» **Task requirements**:
The records below must be output exactly, without pictures.

Spatial reasoning data
────────────────────────────────────────

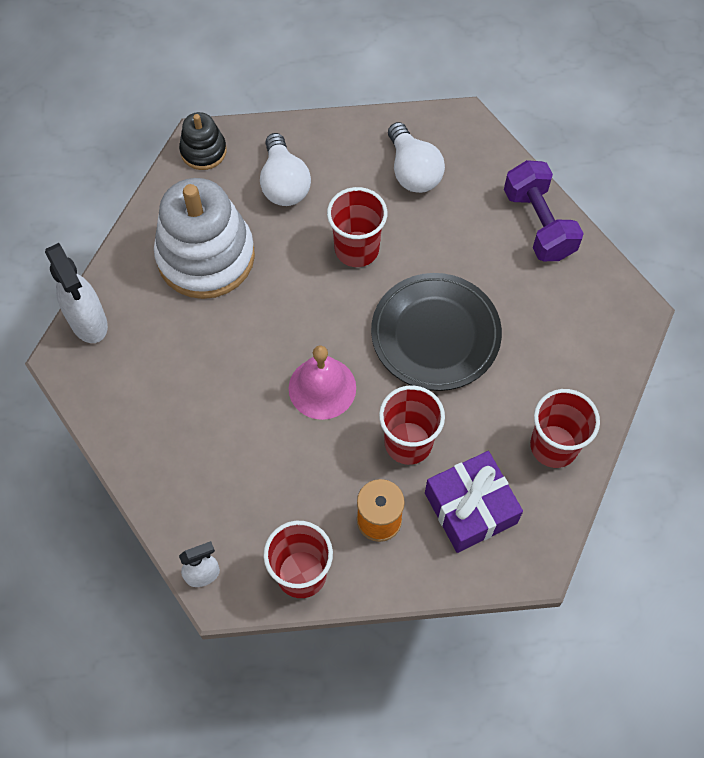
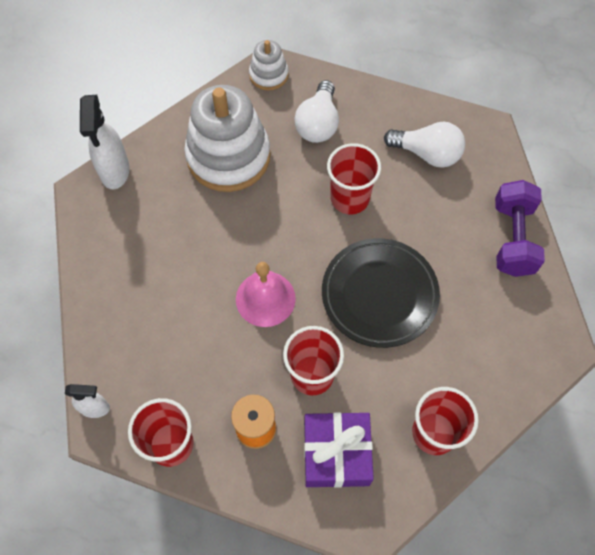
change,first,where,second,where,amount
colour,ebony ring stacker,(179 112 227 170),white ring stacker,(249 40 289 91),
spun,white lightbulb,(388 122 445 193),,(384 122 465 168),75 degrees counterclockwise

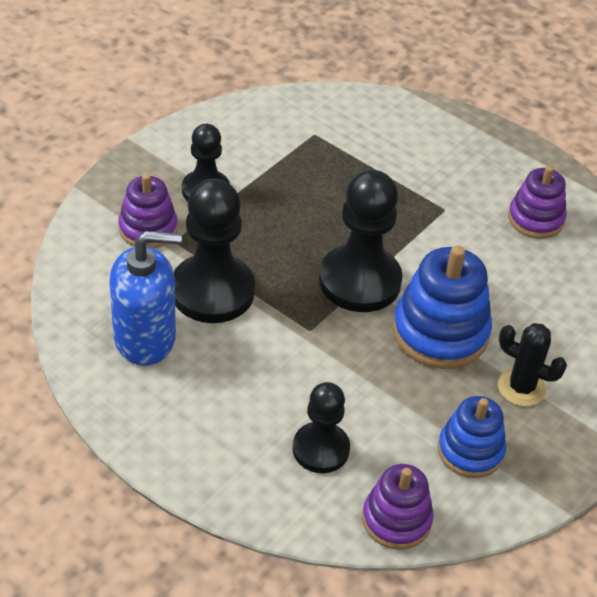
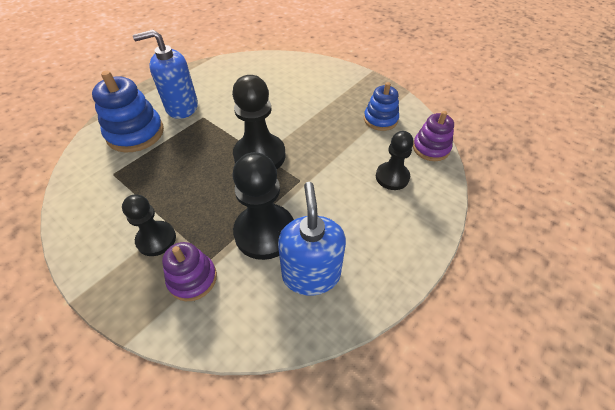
change,first,where,second,where,amount
relocated,cobalt ring stacker,(392 246 492 369),,(92 71 164 152),
missing,ebony saguaro cactus,(498 323 567 406),,,
missing,royal purple ring stacker,(508 166 567 239),,,
appeared,,,cobalt soap pump,(133 30 198 119),

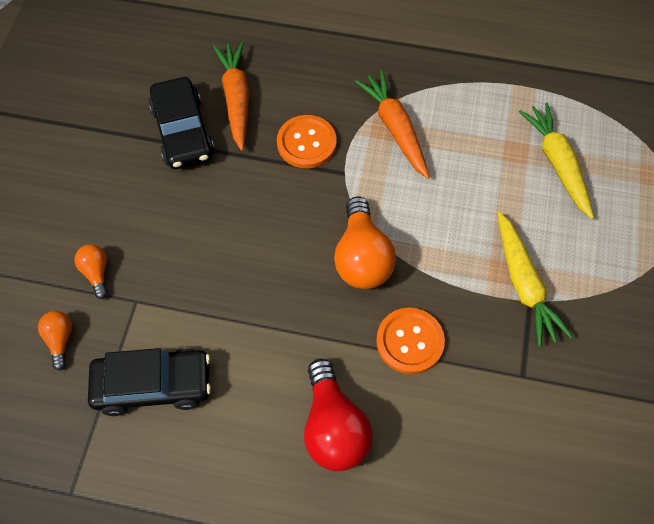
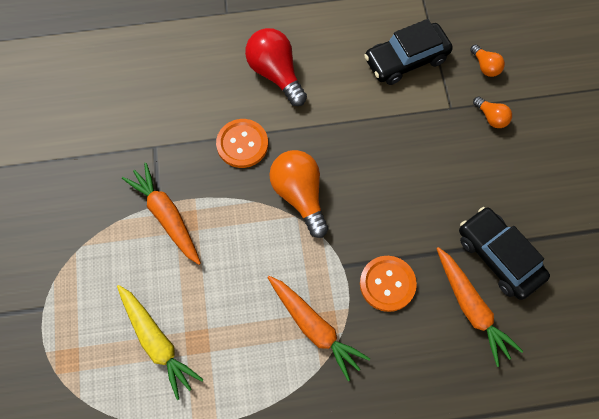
change,first,where,second,where,amount
colour,bright yellow carrot,(497 211 573 347),bright orange carrot,(122 163 201 265),

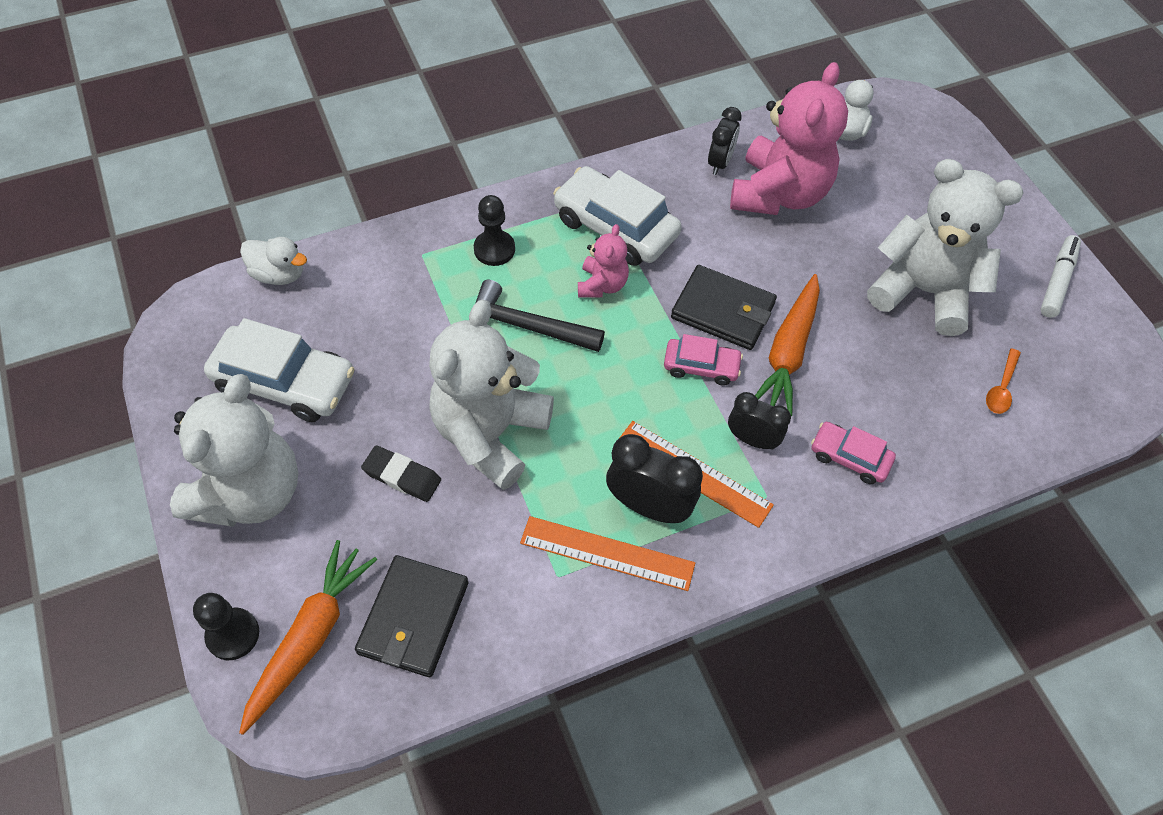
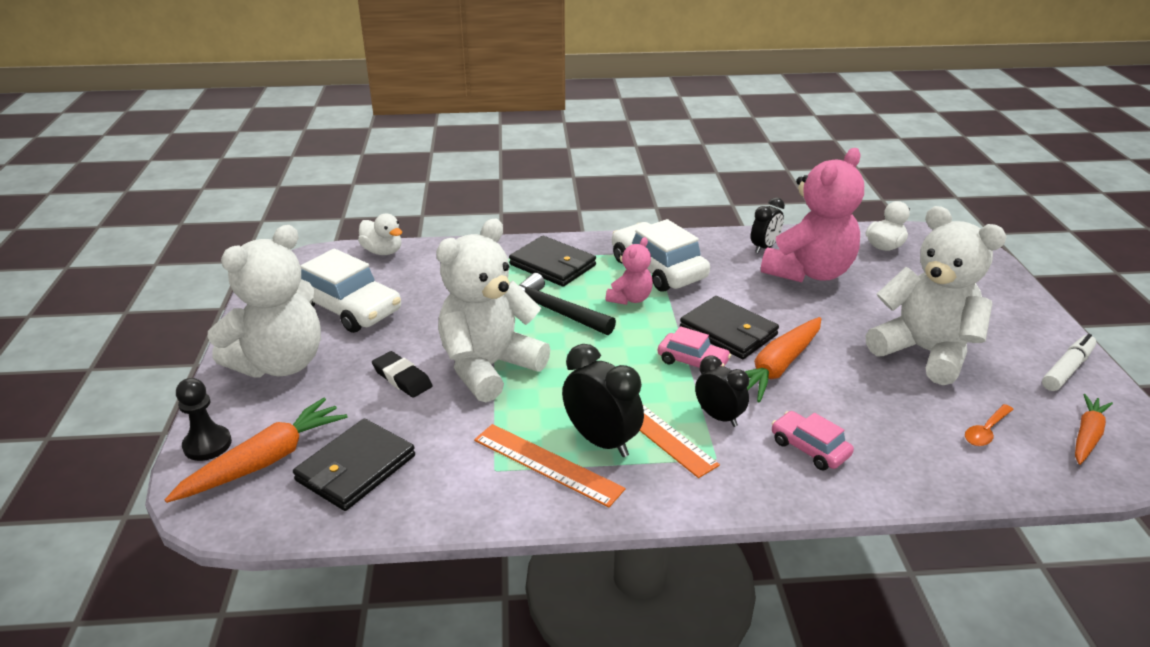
change,first,where,second,where,amount
exchanged,ebony chess pawn,(474 195 515 266),ebony billfold,(509 236 596 287),
appeared,,,bright orange carrot,(1075 394 1113 465),

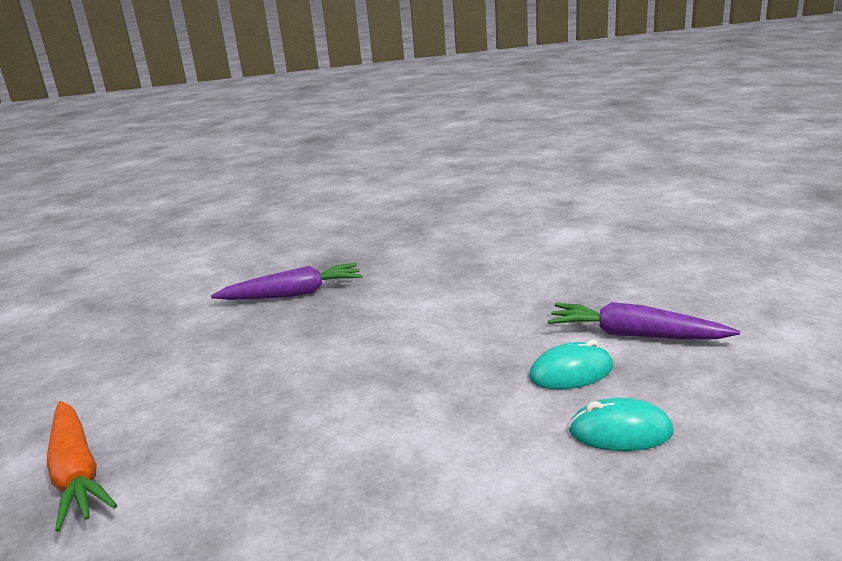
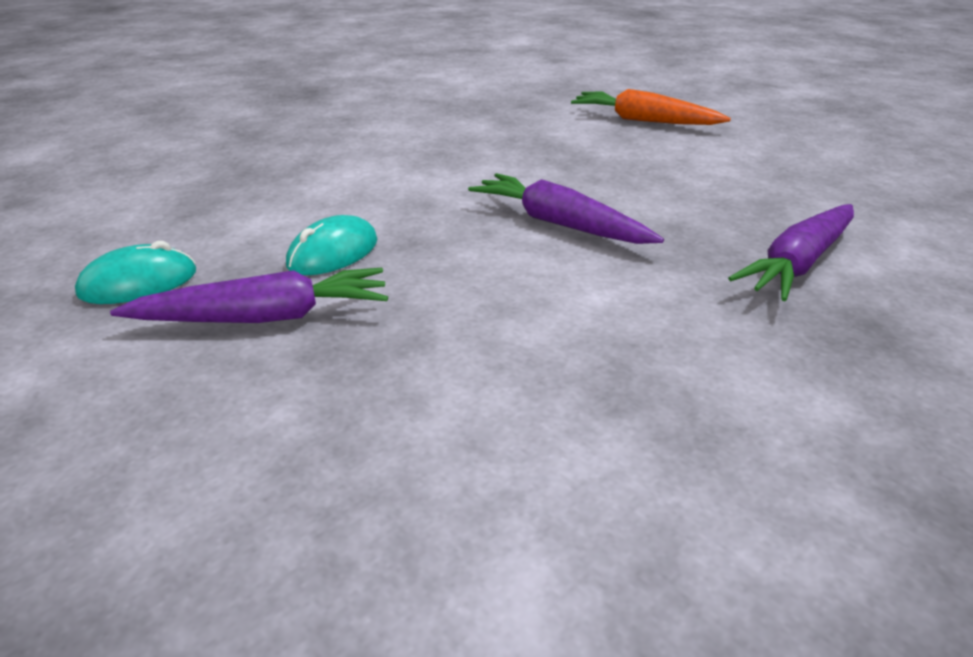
change,first,where,second,where,amount
relocated,teal PC mouse,(568 398 674 451),,(75 241 196 304),
appeared,,,royal purple carrot,(468 173 664 244),

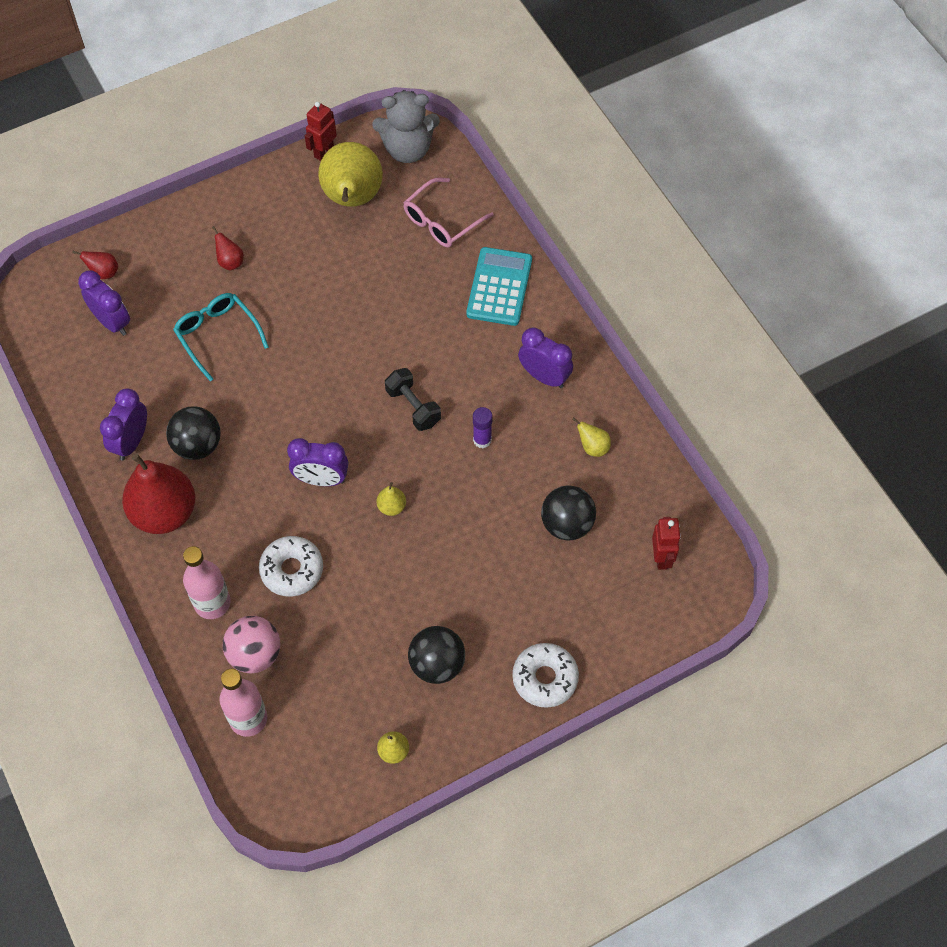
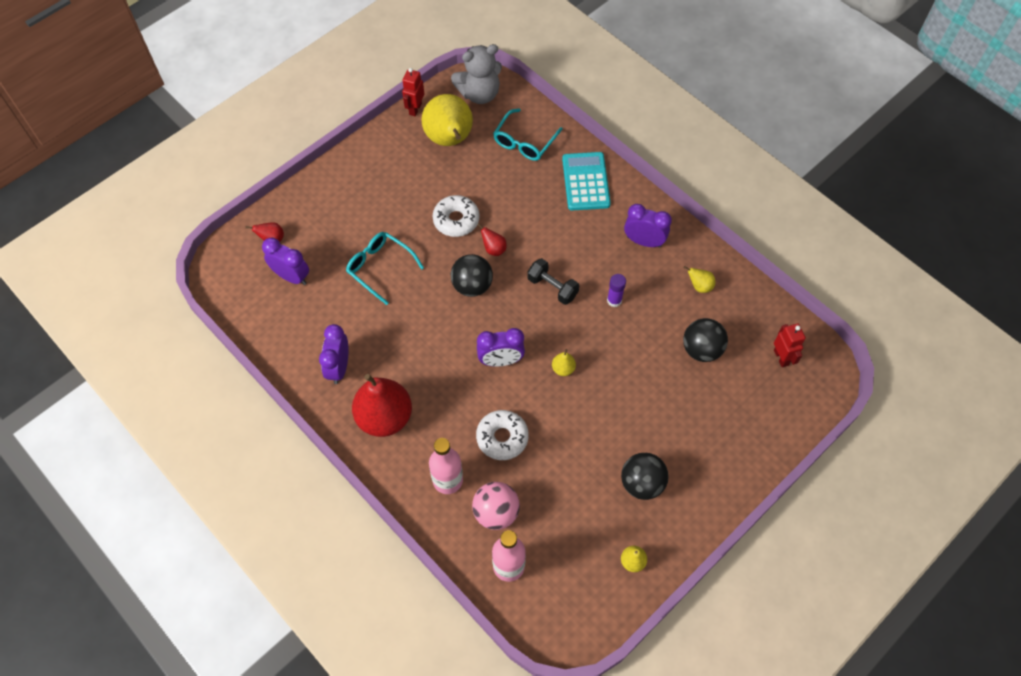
change,first,where,second,where,amount
relocated,ebony sphere,(166 406 221 460),,(451 254 493 297),
relocated,crimson toy pear,(212 226 244 270),,(477 223 507 256),
colour,rose-pink eyeglasses,(403 178 494 248),teal eyeglasses,(493 109 562 161),
relocated,white doughnut,(512 643 579 708),,(432 195 479 237),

────────────────────────────────────────

» **Exercise response**:
change,first,where,second,where,amount
colour,ebony ring stacker,(179 112 227 170),white ring stacker,(249 40 289 91),
spun,white lightbulb,(388 122 445 193),,(384 122 465 168),75 degrees counterclockwise

change,first,where,second,where,amount
relocated,cobalt ring stacker,(392 246 492 369),,(92 71 164 152),
missing,ebony saguaro cactus,(498 323 567 406),,,
missing,royal purple ring stacker,(508 166 567 239),,,
appeared,,,cobalt soap pump,(133 30 198 119),

change,first,where,second,where,amount
colour,bright yellow carrot,(497 211 573 347),bright orange carrot,(122 163 201 265),

change,first,where,second,where,amount
exchanged,ebony chess pawn,(474 195 515 266),ebony billfold,(509 236 596 287),
appeared,,,bright orange carrot,(1075 394 1113 465),

change,first,where,second,where,amount
relocated,teal PC mouse,(568 398 674 451),,(75 241 196 304),
appeared,,,royal purple carrot,(468 173 664 244),

change,first,where,second,where,amount
relocated,ebony sphere,(166 406 221 460),,(451 254 493 297),
relocated,crimson toy pear,(212 226 244 270),,(477 223 507 256),
colour,rose-pink eyeglasses,(403 178 494 248),teal eyeglasses,(493 109 562 161),
relocated,white doughnut,(512 643 579 708),,(432 195 479 237),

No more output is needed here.